→ **Task brief**
Set down again exactly the lines of the listing below that fall between the line holding "camera: 20 degrees right, 0 degrees up" and the line holding "brown hourglass [532,184,664,345] -> none", inclusive.

→ **Recorded data**
-=-=-
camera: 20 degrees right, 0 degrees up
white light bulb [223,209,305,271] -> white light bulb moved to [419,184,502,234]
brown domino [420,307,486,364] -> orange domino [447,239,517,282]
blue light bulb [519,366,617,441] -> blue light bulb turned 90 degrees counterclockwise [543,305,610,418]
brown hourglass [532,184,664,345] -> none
-=-=-
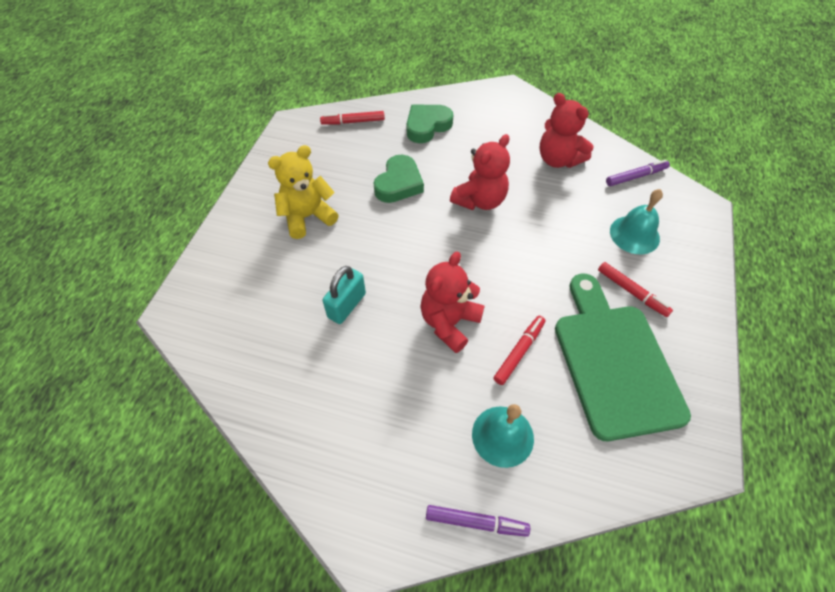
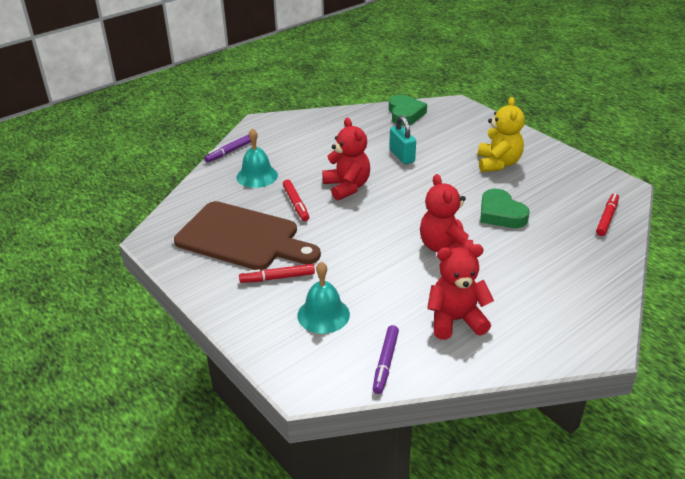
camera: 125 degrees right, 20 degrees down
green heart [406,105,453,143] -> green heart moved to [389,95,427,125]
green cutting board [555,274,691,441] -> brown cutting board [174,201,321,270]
-=-=-
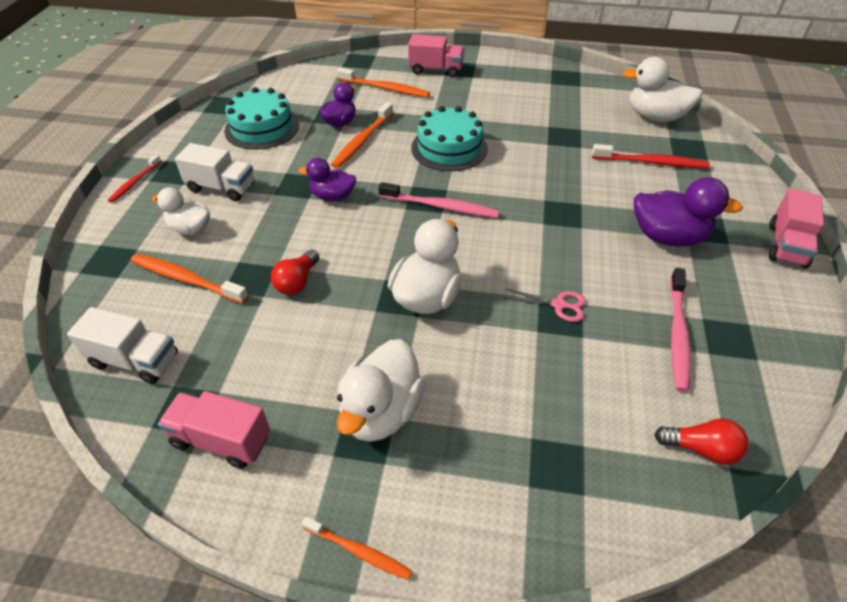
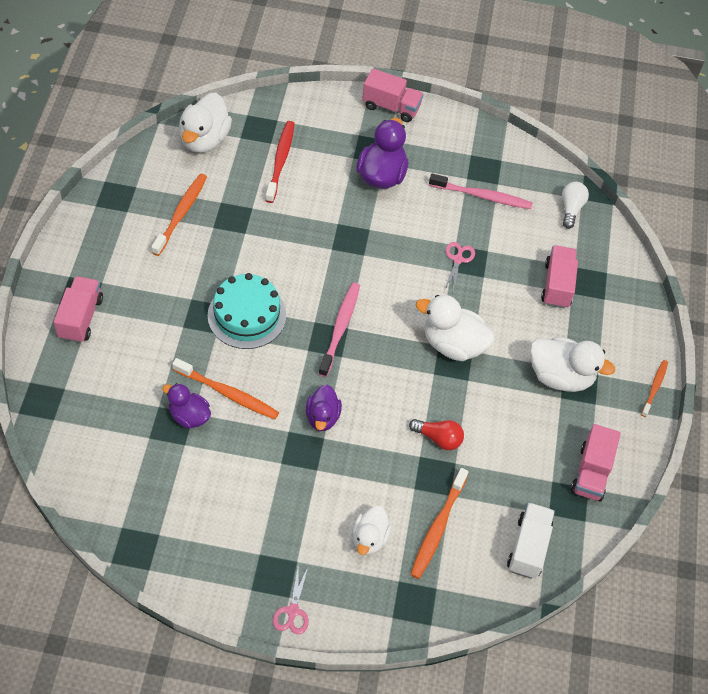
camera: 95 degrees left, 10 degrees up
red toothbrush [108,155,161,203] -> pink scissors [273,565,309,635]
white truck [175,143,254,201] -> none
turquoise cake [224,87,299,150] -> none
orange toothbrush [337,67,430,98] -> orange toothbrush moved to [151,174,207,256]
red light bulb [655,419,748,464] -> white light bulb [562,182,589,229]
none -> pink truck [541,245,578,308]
-=-=-
→ **Problem solution**
camera: 20 degrees right, 0 degrees up
white light bulb [223,209,305,271] -> white light bulb moved to [419,184,502,234]
brown domino [420,307,486,364] -> orange domino [447,239,517,282]
blue light bulb [519,366,617,441] -> blue light bulb turned 90 degrees counterclockwise [543,305,610,418]
brown hourglass [532,184,664,345] -> none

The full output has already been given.